**WRITTEN PROBLEM**
Count the lines in the data below that contain the string "grace" and reply with only that number.

**INPUT MATERIAL**
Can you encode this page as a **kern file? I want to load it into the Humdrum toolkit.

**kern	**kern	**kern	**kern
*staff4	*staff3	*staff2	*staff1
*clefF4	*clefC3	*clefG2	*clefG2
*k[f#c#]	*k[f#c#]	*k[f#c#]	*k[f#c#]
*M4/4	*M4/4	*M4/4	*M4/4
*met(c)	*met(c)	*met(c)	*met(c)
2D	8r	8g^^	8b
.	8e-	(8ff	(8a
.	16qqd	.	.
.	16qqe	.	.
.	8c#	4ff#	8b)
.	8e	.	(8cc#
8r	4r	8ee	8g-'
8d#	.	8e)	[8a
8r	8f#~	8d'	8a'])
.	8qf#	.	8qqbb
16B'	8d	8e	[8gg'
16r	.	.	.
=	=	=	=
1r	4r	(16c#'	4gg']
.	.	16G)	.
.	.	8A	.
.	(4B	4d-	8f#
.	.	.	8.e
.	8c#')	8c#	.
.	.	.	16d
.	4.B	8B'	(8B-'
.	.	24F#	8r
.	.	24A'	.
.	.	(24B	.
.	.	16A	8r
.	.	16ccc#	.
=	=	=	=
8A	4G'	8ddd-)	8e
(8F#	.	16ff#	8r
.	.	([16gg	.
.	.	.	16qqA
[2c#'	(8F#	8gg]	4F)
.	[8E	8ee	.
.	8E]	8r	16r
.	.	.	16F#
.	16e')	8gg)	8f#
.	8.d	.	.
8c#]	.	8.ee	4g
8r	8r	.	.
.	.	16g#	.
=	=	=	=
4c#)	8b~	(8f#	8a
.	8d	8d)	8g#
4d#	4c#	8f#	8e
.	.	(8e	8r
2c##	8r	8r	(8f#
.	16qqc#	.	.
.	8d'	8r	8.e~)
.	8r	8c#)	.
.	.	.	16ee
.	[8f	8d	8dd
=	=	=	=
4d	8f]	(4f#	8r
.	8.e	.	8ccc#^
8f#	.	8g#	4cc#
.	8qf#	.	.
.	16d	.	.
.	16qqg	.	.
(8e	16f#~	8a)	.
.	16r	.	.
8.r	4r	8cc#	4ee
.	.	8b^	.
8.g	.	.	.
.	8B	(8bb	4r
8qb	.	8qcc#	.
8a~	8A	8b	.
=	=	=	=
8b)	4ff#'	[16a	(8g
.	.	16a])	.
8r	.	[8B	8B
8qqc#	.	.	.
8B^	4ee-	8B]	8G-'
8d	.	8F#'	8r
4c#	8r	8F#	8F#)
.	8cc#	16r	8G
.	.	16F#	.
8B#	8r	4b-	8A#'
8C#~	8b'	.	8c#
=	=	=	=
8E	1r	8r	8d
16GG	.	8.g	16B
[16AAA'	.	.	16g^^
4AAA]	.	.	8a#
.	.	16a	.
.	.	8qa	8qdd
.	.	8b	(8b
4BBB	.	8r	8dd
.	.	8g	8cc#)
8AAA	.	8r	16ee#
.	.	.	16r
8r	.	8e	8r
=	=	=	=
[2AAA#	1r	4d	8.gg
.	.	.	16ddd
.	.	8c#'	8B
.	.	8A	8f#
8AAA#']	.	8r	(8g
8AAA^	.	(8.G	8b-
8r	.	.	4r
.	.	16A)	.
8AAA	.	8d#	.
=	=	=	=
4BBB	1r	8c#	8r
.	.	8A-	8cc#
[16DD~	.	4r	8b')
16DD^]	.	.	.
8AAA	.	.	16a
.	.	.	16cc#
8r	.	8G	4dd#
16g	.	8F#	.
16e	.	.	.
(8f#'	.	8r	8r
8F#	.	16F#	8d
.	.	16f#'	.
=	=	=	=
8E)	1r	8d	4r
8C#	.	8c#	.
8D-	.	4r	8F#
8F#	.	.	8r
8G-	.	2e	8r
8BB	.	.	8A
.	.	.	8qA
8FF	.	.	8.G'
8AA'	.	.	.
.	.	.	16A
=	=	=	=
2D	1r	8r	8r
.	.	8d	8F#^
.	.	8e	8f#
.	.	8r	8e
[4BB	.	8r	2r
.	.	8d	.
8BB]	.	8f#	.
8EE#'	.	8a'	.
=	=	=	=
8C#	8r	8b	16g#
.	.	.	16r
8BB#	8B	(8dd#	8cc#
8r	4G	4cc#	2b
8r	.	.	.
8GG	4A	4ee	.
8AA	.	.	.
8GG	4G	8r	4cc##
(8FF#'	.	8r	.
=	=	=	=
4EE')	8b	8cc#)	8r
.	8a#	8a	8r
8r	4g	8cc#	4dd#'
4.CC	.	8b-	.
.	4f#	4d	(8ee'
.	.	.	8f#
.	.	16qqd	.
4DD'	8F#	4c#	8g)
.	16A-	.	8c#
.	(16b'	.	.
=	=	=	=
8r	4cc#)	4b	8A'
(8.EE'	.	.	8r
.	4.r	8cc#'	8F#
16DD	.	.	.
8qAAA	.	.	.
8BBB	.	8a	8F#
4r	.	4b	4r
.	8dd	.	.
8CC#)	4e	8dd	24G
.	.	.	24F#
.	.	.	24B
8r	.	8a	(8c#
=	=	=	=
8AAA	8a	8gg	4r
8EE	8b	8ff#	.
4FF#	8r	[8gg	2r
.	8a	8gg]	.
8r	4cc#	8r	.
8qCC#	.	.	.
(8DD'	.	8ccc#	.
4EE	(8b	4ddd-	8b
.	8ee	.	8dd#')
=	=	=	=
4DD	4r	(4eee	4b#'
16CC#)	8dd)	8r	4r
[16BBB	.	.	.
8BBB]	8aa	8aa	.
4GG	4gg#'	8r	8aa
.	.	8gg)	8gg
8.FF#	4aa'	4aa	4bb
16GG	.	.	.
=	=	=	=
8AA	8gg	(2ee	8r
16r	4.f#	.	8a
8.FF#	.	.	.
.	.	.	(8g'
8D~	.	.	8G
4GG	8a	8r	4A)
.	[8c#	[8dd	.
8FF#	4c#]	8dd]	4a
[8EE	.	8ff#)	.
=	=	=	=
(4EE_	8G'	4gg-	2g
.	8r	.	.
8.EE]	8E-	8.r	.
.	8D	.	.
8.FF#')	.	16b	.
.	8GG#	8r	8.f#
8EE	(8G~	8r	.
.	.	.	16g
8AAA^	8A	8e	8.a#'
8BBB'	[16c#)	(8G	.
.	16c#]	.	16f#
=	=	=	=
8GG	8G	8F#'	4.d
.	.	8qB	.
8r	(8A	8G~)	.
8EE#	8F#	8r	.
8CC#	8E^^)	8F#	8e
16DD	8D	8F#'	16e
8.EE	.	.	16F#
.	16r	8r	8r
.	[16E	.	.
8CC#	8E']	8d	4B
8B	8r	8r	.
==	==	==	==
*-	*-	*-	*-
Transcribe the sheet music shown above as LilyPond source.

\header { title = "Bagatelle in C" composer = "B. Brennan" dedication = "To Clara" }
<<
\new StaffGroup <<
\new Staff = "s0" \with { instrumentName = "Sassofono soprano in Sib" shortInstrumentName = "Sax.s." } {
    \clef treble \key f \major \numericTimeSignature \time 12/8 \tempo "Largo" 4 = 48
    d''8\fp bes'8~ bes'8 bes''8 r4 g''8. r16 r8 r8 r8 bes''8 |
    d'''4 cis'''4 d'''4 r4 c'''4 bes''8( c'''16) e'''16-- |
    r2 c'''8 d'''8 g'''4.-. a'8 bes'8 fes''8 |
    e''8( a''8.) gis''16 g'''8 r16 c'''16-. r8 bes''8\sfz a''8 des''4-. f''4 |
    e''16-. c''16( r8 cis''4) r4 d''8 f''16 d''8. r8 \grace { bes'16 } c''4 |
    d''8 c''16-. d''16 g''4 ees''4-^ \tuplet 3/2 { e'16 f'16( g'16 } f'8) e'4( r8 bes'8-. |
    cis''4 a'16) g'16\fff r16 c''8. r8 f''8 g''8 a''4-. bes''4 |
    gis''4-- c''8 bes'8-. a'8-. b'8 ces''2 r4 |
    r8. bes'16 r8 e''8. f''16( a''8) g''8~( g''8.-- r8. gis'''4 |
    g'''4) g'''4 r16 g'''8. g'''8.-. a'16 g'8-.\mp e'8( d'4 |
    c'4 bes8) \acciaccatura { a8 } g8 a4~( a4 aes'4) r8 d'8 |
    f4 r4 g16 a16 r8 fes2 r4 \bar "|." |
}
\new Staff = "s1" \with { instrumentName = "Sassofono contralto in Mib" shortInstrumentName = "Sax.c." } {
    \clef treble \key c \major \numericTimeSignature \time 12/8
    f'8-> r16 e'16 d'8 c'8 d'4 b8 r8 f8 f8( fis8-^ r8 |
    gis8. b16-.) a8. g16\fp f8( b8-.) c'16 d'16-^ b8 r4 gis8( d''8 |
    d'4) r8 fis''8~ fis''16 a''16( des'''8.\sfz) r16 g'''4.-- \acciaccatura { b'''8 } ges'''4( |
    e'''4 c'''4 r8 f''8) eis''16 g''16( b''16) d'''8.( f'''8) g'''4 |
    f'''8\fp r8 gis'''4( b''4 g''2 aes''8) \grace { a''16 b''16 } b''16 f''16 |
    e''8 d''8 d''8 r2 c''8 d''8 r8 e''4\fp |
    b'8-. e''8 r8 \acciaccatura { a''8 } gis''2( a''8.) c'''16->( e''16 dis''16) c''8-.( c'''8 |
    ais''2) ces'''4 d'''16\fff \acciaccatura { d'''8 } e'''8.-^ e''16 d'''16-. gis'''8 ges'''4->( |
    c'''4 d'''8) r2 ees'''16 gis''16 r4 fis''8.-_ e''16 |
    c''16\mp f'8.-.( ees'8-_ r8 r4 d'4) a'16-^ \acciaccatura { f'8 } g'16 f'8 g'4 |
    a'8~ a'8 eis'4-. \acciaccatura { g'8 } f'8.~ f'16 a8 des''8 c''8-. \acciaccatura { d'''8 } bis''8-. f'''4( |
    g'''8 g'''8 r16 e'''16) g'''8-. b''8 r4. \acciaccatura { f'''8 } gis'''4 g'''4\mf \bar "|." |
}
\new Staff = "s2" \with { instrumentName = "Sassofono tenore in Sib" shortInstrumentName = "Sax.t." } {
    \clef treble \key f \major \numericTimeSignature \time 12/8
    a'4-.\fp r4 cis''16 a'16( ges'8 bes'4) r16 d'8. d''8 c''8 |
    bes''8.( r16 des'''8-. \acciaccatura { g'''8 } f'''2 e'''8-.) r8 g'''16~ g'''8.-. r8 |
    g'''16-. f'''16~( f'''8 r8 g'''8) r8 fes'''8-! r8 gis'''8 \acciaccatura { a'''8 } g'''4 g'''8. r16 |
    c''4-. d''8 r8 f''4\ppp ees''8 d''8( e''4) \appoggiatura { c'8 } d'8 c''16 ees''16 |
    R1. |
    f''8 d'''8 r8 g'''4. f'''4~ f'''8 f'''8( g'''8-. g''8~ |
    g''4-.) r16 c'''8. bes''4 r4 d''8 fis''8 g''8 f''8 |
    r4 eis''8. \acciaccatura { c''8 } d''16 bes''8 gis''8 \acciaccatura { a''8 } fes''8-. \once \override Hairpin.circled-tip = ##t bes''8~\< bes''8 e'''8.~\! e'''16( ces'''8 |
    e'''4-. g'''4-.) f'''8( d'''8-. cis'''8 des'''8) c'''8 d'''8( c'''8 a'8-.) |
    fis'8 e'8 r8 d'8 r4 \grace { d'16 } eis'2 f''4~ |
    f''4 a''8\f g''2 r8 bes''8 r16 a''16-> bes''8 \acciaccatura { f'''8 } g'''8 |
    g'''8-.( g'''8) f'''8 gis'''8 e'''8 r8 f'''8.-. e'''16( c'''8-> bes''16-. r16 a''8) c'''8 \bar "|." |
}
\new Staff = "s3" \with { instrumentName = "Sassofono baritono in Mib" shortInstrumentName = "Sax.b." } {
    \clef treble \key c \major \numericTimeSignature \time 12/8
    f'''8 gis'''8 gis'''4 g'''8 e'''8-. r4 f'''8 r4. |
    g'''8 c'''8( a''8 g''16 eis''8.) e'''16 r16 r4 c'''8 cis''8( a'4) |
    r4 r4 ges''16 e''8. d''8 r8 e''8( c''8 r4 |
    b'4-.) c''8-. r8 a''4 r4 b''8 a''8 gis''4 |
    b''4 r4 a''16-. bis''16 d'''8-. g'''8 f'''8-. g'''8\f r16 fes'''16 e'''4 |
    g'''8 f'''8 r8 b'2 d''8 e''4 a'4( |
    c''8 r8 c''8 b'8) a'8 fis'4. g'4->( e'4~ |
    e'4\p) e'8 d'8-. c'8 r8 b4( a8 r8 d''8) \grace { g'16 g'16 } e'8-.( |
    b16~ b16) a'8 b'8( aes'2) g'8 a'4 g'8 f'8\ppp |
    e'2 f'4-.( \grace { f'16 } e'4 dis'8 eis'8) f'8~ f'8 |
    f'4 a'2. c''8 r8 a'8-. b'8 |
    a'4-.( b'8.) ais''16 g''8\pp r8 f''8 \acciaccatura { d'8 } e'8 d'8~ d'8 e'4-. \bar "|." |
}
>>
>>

**WRITTEN REPLY**
5